(Your instructions): Your answer should consist only of the lines below from the one with "D3: diode BAV21 (A U4/PA6, K J4/1) -> none" through the one with "U1 pin PA0: NET13 -> NET12", copied exactly.

Content revision data
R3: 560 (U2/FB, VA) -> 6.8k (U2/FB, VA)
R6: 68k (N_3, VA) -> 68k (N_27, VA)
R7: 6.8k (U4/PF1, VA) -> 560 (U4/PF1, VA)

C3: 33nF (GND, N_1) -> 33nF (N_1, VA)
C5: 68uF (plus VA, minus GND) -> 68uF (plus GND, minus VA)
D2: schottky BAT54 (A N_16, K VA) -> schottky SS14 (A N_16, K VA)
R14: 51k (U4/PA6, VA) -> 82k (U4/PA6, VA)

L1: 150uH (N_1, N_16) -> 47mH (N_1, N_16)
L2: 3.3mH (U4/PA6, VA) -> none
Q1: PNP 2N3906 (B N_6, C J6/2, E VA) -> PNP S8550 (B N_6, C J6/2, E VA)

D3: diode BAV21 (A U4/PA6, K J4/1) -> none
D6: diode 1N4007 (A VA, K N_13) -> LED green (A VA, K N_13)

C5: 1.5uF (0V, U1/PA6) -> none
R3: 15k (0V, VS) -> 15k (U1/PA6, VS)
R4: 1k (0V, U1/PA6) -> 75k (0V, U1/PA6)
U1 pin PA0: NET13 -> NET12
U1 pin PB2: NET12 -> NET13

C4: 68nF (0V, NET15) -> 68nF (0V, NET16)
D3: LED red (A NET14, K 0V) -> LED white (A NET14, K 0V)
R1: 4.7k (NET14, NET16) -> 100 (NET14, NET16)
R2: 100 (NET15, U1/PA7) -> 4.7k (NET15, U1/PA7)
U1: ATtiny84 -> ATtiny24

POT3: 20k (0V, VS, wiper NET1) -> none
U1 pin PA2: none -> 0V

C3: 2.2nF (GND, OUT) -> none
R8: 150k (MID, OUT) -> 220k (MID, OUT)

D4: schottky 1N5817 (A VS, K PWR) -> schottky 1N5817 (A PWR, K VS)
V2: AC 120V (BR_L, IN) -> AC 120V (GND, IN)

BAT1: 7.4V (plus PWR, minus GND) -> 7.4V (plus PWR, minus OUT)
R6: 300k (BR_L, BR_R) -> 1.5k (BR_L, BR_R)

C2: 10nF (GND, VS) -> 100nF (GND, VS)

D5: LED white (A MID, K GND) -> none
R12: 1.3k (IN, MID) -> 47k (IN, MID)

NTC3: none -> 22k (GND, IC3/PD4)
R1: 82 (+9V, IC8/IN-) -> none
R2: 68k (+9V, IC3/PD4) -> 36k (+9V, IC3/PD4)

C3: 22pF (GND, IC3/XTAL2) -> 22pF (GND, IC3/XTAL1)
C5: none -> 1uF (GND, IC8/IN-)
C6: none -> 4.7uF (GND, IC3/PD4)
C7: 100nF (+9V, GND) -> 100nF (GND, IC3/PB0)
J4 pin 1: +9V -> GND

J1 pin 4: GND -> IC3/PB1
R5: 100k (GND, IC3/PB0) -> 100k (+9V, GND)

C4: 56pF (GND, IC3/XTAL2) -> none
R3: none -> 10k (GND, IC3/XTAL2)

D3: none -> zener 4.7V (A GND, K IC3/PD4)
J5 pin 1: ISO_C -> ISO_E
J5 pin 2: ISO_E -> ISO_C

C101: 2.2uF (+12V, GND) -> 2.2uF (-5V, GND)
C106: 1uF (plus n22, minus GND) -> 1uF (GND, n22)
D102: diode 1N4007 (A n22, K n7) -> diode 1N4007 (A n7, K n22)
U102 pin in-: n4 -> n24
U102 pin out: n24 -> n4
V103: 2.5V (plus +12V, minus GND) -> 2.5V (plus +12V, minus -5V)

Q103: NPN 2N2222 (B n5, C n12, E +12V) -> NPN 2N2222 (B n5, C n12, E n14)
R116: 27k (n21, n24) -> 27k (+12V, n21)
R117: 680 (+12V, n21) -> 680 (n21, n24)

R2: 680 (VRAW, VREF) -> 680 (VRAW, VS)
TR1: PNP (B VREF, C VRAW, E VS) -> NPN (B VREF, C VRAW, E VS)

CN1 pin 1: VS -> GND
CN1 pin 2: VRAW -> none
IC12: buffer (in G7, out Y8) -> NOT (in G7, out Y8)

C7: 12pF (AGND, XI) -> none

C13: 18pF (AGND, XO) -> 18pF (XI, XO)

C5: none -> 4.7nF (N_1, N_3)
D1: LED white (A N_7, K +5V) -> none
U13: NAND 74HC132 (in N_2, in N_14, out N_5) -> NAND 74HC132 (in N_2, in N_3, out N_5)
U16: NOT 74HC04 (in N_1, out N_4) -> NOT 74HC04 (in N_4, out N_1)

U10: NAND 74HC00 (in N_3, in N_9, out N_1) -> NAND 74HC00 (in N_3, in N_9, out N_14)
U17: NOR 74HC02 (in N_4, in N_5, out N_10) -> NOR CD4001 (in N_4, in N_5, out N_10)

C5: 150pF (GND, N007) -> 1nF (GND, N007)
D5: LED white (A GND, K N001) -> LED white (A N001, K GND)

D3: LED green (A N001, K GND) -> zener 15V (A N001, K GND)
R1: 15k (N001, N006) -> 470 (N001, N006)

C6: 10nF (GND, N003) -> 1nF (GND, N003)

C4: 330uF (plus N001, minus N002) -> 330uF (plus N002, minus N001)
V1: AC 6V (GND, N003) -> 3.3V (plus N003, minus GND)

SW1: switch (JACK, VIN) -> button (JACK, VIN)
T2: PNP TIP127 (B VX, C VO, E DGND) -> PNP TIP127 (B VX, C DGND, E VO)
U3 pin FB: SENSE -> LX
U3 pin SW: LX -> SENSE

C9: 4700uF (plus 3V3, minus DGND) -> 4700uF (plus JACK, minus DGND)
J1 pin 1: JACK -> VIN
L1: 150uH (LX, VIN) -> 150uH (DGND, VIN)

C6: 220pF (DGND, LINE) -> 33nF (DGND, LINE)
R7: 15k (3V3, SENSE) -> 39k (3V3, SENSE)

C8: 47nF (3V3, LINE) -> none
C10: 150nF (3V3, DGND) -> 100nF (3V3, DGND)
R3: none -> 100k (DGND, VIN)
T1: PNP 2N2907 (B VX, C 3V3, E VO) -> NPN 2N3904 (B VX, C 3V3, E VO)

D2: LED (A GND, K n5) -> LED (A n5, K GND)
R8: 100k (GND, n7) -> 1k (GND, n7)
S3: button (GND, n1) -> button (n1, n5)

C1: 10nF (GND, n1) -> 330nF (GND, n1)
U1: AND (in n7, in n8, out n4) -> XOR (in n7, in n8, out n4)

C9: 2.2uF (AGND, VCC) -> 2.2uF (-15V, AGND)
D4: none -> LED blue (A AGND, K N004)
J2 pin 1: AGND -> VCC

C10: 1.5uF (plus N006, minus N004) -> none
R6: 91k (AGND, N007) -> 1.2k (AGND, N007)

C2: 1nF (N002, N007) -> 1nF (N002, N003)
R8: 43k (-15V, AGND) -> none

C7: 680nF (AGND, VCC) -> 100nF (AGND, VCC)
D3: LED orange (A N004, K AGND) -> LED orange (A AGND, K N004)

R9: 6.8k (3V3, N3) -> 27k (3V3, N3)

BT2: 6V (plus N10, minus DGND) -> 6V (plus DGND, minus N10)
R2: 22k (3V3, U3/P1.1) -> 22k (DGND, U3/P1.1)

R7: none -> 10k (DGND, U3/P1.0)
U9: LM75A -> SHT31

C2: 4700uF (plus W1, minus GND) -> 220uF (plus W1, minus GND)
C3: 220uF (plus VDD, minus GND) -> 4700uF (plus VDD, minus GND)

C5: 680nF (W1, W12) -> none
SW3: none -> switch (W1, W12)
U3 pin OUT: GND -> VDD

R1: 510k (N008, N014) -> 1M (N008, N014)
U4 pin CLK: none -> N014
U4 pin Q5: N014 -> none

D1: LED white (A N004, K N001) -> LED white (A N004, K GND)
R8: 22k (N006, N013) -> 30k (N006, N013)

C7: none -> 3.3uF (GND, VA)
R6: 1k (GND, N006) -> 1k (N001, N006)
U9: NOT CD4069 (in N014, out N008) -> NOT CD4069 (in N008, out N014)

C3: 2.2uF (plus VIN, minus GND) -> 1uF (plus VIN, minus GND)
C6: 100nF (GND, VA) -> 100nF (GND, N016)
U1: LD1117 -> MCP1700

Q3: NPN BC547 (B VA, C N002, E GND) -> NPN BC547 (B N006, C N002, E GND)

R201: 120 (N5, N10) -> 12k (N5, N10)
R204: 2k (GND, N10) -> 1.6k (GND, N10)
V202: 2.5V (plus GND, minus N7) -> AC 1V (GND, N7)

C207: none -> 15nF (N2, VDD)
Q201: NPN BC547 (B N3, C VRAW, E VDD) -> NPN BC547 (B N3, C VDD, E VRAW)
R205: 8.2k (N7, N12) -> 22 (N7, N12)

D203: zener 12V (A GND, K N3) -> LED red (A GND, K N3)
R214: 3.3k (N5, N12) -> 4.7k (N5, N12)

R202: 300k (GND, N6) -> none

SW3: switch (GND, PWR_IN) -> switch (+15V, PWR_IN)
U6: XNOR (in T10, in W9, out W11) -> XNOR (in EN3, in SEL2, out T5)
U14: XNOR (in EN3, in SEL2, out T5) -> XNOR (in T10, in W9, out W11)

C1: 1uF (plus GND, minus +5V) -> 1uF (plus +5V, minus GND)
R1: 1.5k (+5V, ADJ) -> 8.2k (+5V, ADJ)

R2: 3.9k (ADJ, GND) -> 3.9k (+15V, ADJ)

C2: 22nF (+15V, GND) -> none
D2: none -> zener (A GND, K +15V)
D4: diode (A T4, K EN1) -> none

(Task answer):
D3: diode BAV21 (A U4/PA6, K J4/1) -> none
D6: diode 1N4007 (A VA, K N_13) -> LED green (A VA, K N_13)

C5: 1.5uF (0V, U1/PA6) -> none
R3: 15k (0V, VS) -> 15k (U1/PA6, VS)
R4: 1k (0V, U1/PA6) -> 75k (0V, U1/PA6)
U1 pin PA0: NET13 -> NET12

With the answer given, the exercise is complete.